→ ABOUT THIS EXERCISE
Report, from the records below, every line where the word "camera" appears.

→ THE DATA
★ ★ ★ ★ ★ ★ ★

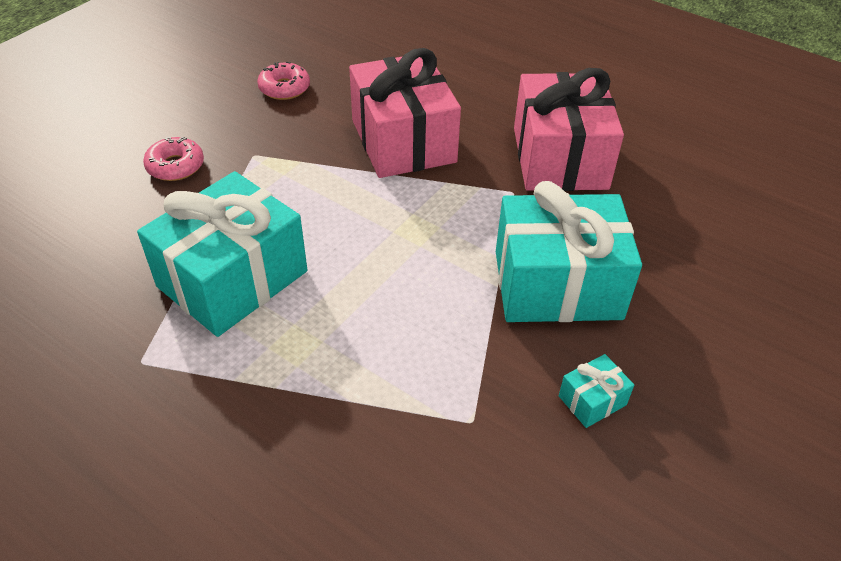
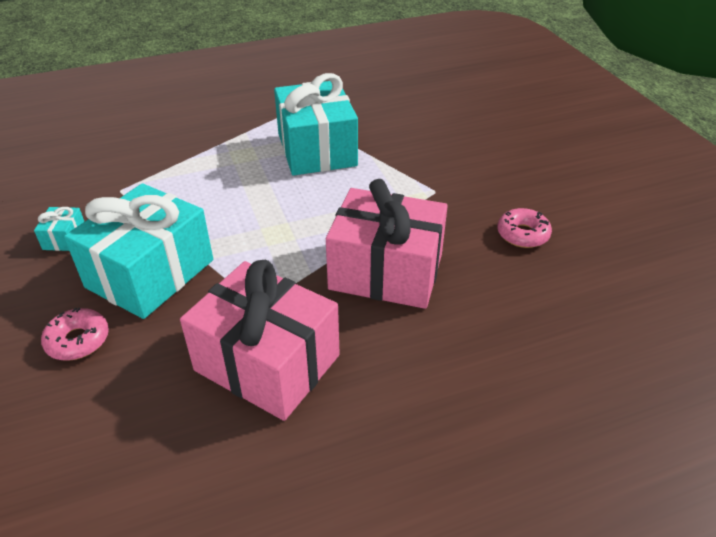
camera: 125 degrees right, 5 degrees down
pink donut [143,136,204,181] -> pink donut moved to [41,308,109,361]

★ ★ ★ ★ ★ ★ ★

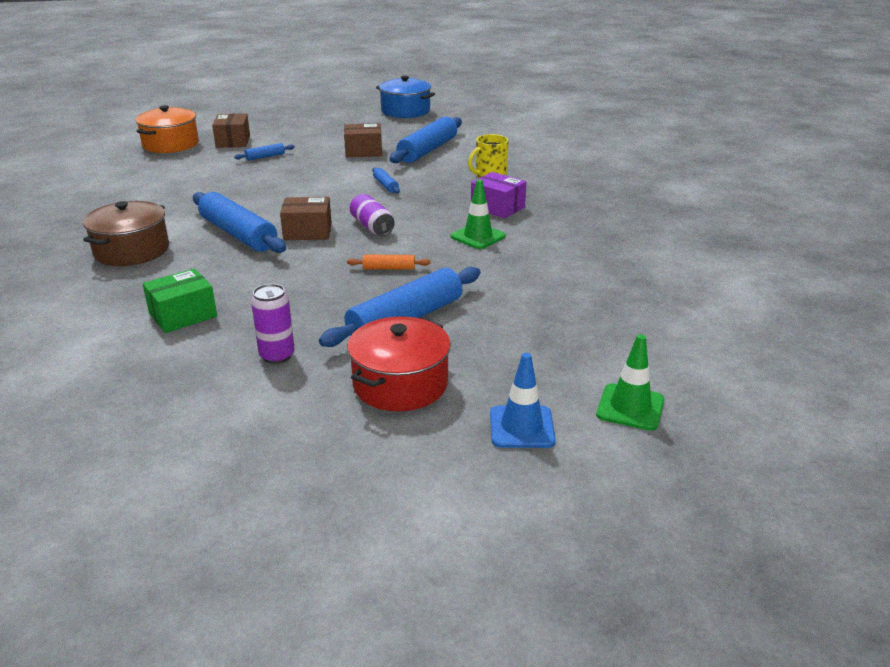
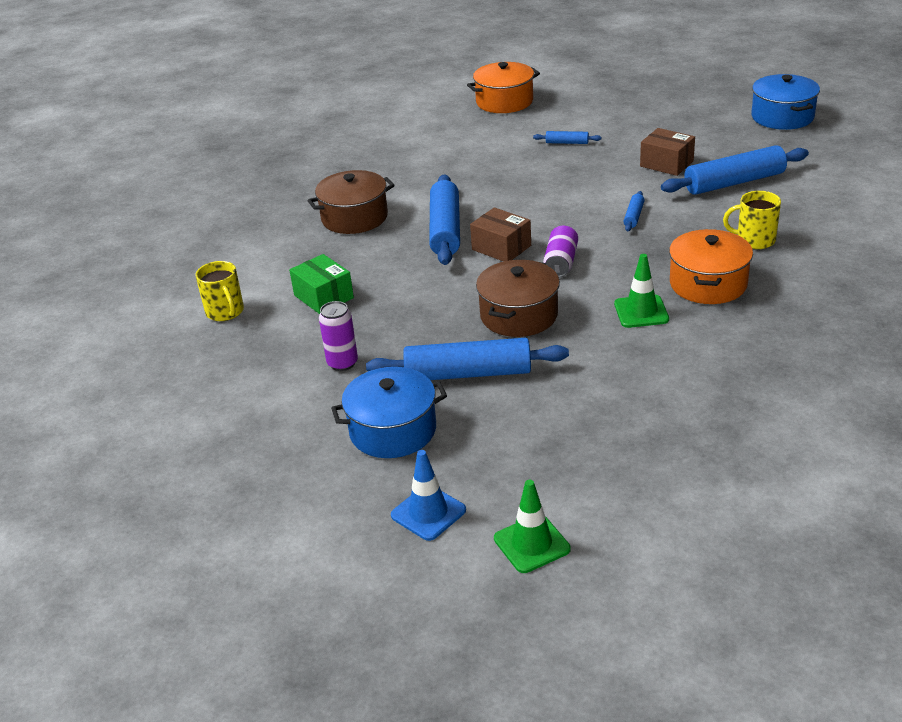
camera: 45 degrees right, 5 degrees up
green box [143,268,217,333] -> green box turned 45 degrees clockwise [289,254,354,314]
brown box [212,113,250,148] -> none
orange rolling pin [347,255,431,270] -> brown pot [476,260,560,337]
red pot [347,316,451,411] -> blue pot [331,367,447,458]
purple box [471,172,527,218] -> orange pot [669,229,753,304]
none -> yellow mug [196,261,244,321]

★ ★ ★ ★ ★ ★ ★

→ WORKED SOLUTION
camera: 125 degrees right, 5 degrees down
camera: 45 degrees right, 5 degrees up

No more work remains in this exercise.